Stored items
::::::

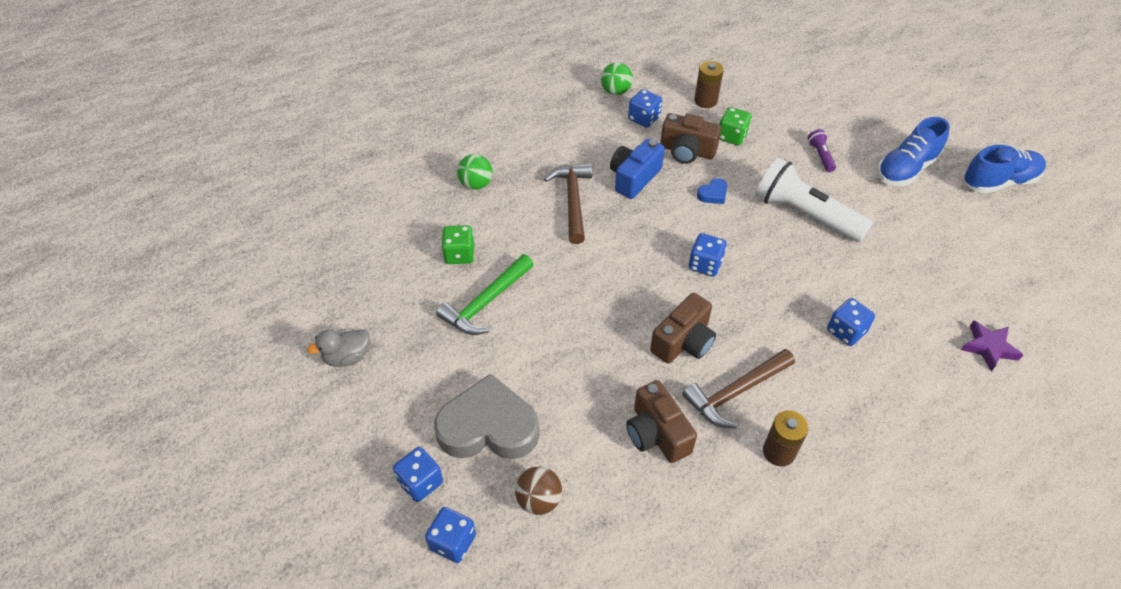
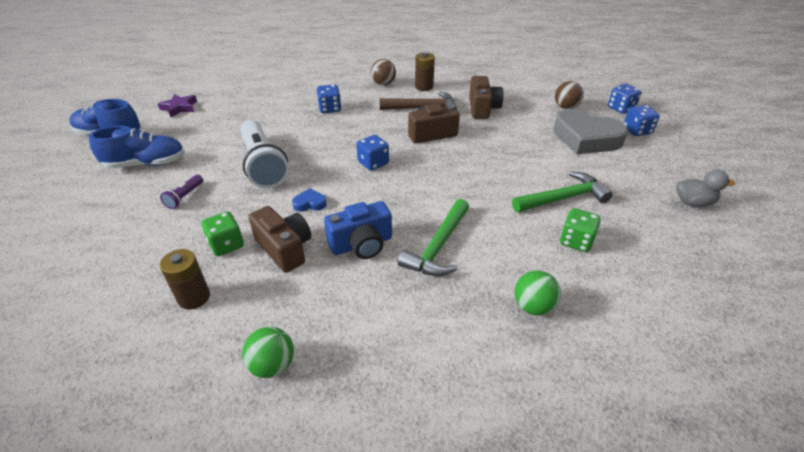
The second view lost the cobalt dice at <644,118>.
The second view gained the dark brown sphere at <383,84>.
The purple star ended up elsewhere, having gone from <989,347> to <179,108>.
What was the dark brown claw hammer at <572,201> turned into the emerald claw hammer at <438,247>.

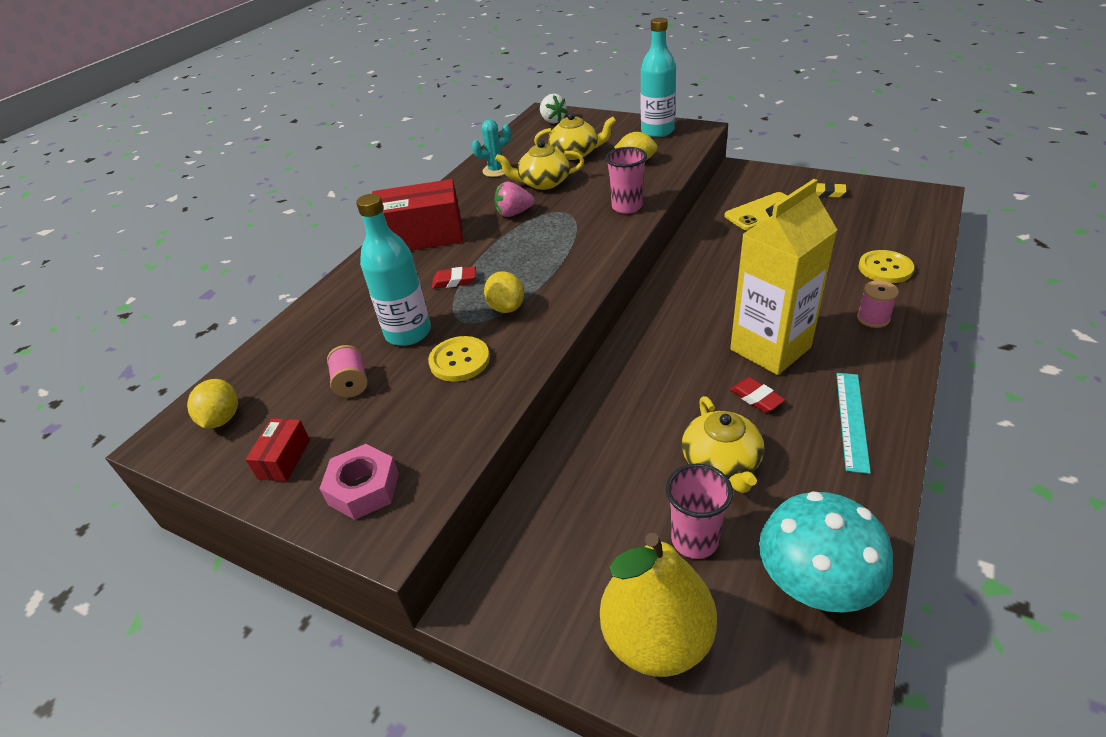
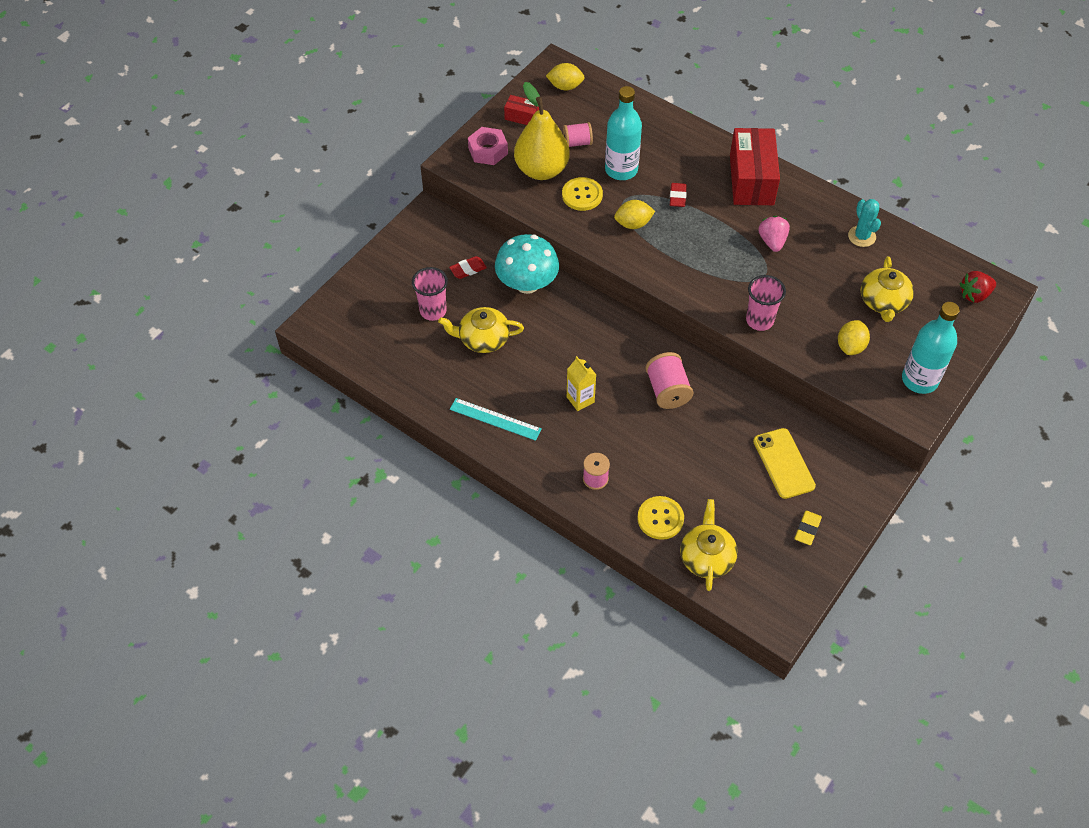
The second view gained the pink reel of thread at <667,390>.
The bright yellow teapot ended up elsewhere, having gone from <543,182> to <707,557>.
The bright yellow pear fruit ended up elsewhere, having gone from <656,639> to <541,170>.
The red pencil eraser ended up elsewhere, having gone from <756,398> to <468,269>.
The teal fungus ended up elsewhere, having gone from <814,583> to <527,283>.
What was the snow-white strawberry at <552,121> turned into the red strawberry at <974,295>.
The size of the bright yellow juice carton at <770,348> changed by a factor of 0.47.

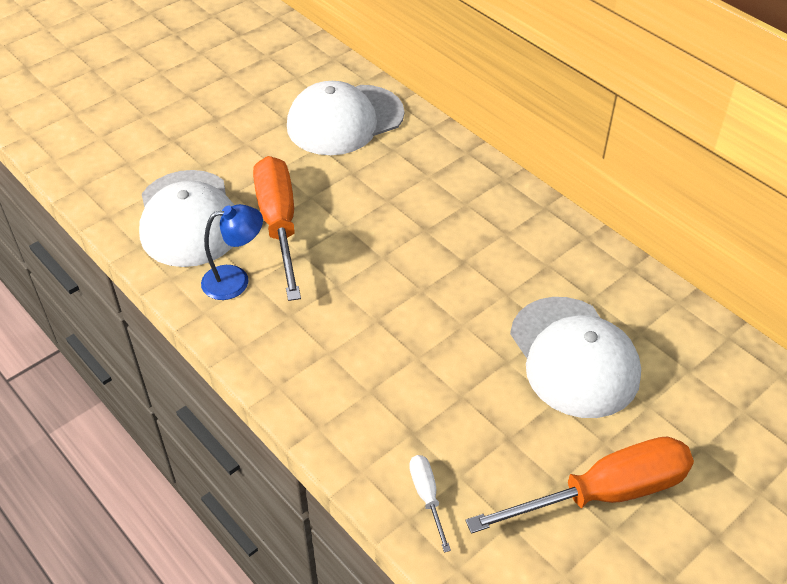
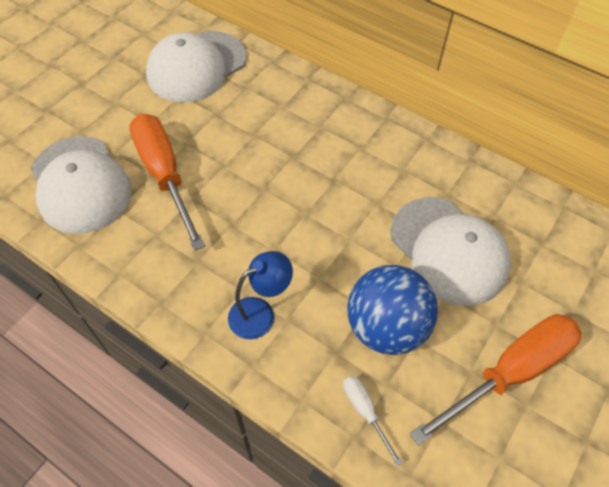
The second view gained the cobalt sphere at <386,327>.
The cobalt lamp ended up elsewhere, having gone from <235,280> to <260,313>.

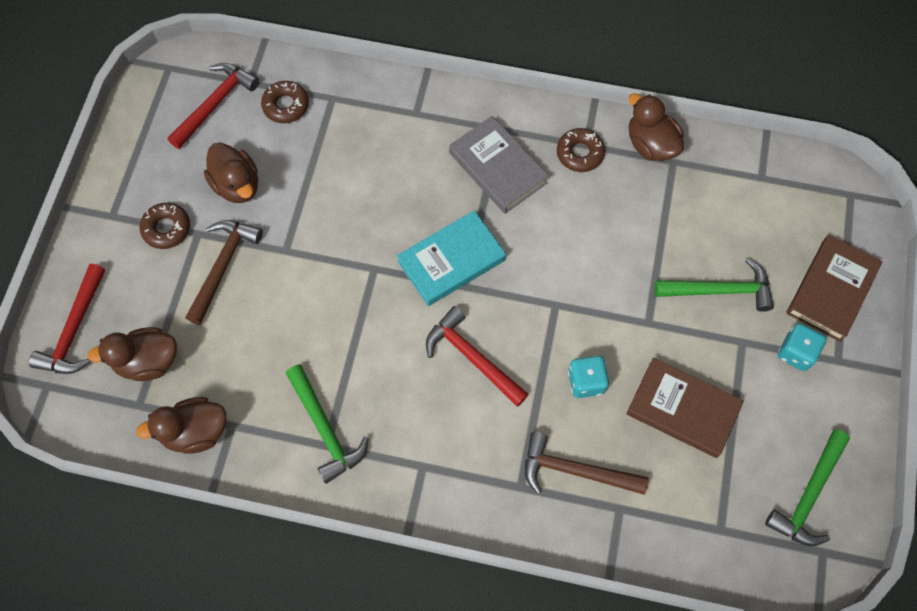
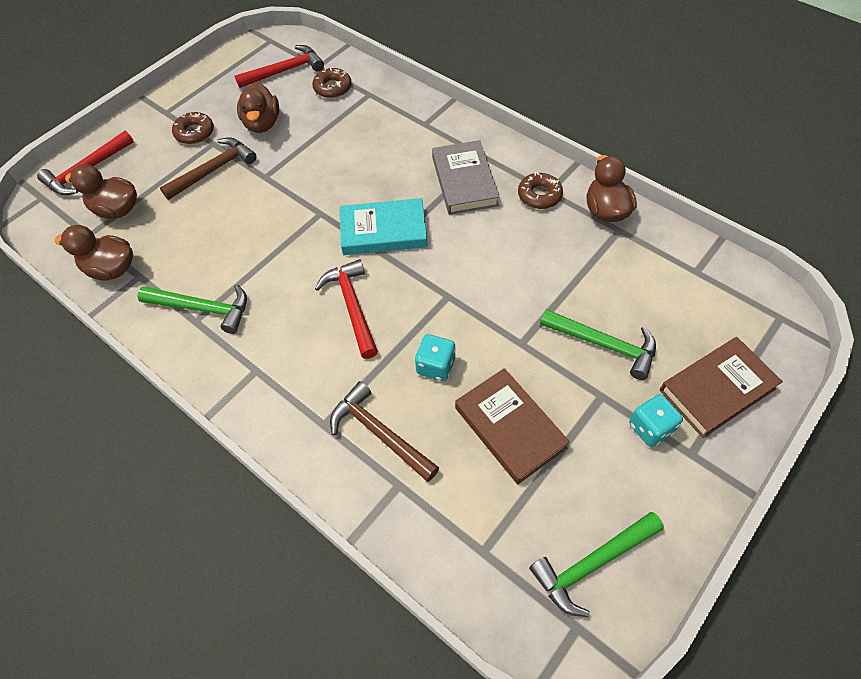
The emerald claw hammer at <325,429> ended up facing another way, 75 degrees counterclockwise from before.

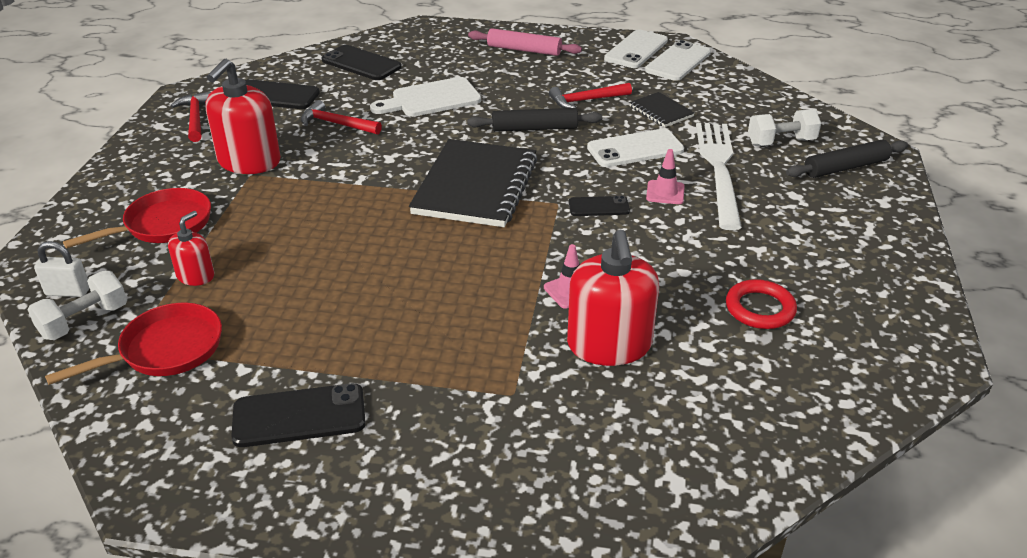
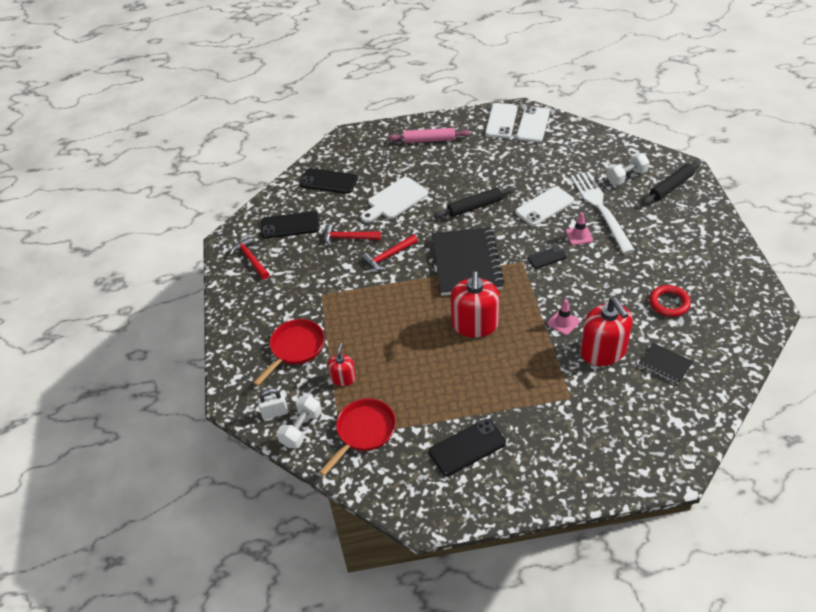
The red soap dispenser ended up elsewhere, having gone from <249,161> to <475,324>.
The red claw hammer ended up elsewhere, having gone from <586,100> to <388,256>.
The jet-black exercise book ended up elsewhere, having gone from <661,111> to <665,364>.

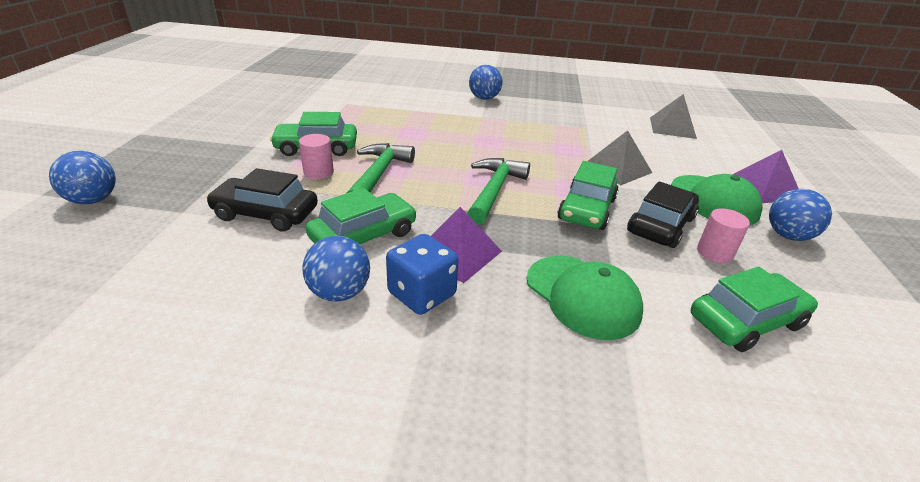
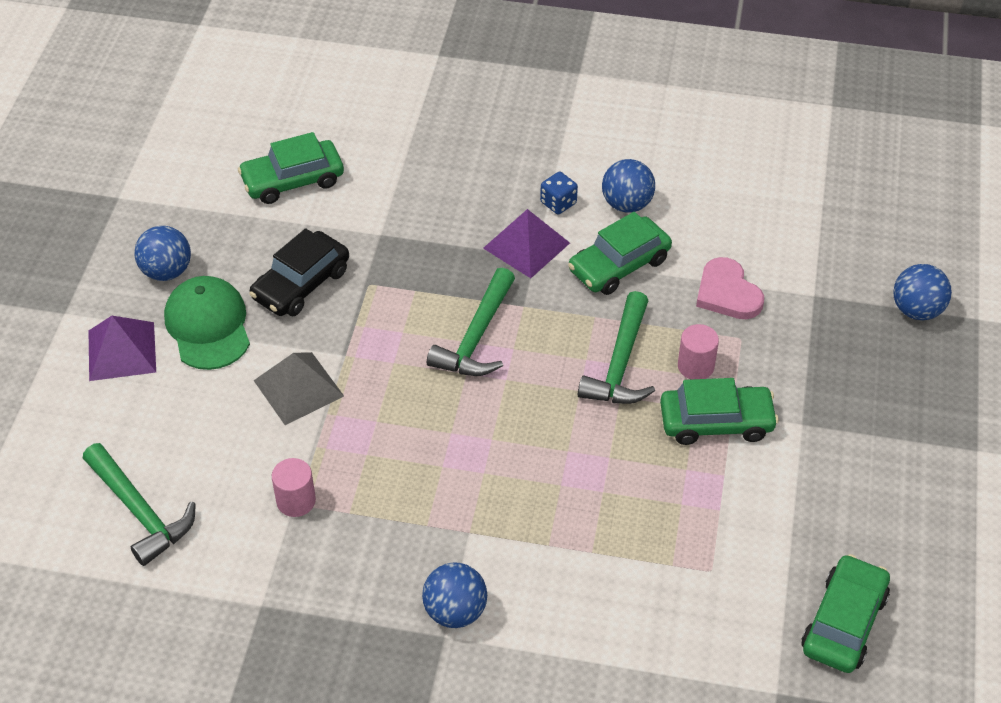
The second view lost the emerald baseball cap at <582,296>.
The emerald toy car ended up elsewhere, having gone from <587,209> to <843,622>.
The pink cylinder ended up elsewhere, having gone from <714,252> to <296,501>.
Where the jet-black toy car stood at <265,214>, the pink love heart came to stand at <727,293>.
Where the grey pyramid shape stood at <672,127>, the emerald claw hammer came to stand at <140,511>.
The size of the cobalt dice at <422,294> changed by a factor of 0.63.

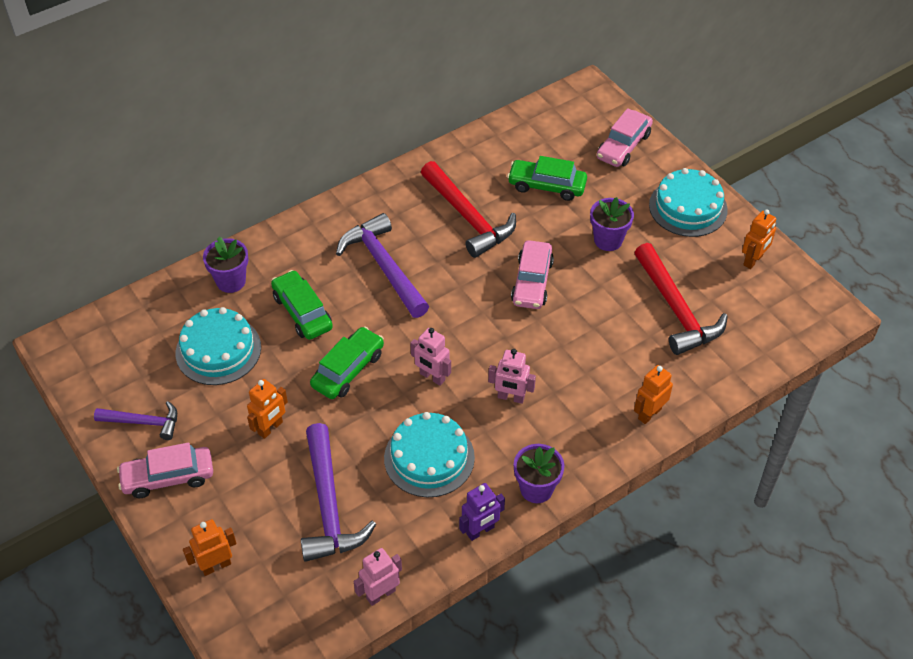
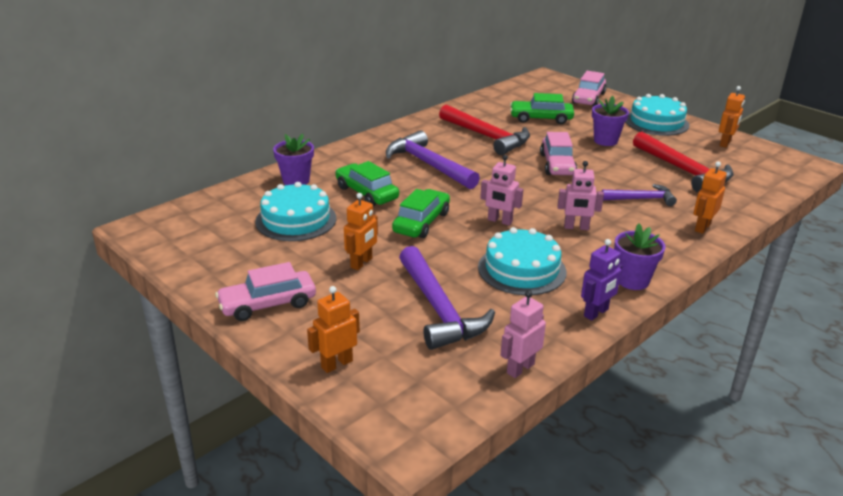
The purple claw hammer ended up elsewhere, having gone from <143,422> to <641,199>.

::::::

• Task prompt: Would you transcribe each of the entries exactly, skipping the pictures?

• Output of the exercise:
The second view lost the cobalt dice at <644,118>.
The second view gained the dark brown sphere at <383,84>.
The purple star ended up elsewhere, having gone from <989,347> to <179,108>.
What was the dark brown claw hammer at <572,201> turned into the emerald claw hammer at <438,247>.

The second view gained the pink reel of thread at <667,390>.
The bright yellow teapot ended up elsewhere, having gone from <543,182> to <707,557>.
The bright yellow pear fruit ended up elsewhere, having gone from <656,639> to <541,170>.
The red pencil eraser ended up elsewhere, having gone from <756,398> to <468,269>.
The teal fungus ended up elsewhere, having gone from <814,583> to <527,283>.
What was the snow-white strawberry at <552,121> turned into the red strawberry at <974,295>.
The size of the bright yellow juice carton at <770,348> changed by a factor of 0.47.

The second view gained the cobalt sphere at <386,327>.
The cobalt lamp ended up elsewhere, having gone from <235,280> to <260,313>.

The emerald claw hammer at <325,429> ended up facing another way, 75 degrees counterclockwise from before.

The red soap dispenser ended up elsewhere, having gone from <249,161> to <475,324>.
The red claw hammer ended up elsewhere, having gone from <586,100> to <388,256>.
The jet-black exercise book ended up elsewhere, having gone from <661,111> to <665,364>.

The second view lost the emerald baseball cap at <582,296>.
The emerald toy car ended up elsewhere, having gone from <587,209> to <843,622>.
The pink cylinder ended up elsewhere, having gone from <714,252> to <296,501>.
Where the jet-black toy car stood at <265,214>, the pink love heart came to stand at <727,293>.
Where the grey pyramid shape stood at <672,127>, the emerald claw hammer came to stand at <140,511>.
The size of the cobalt dice at <422,294> changed by a factor of 0.63.

The purple claw hammer ended up elsewhere, having gone from <143,422> to <641,199>.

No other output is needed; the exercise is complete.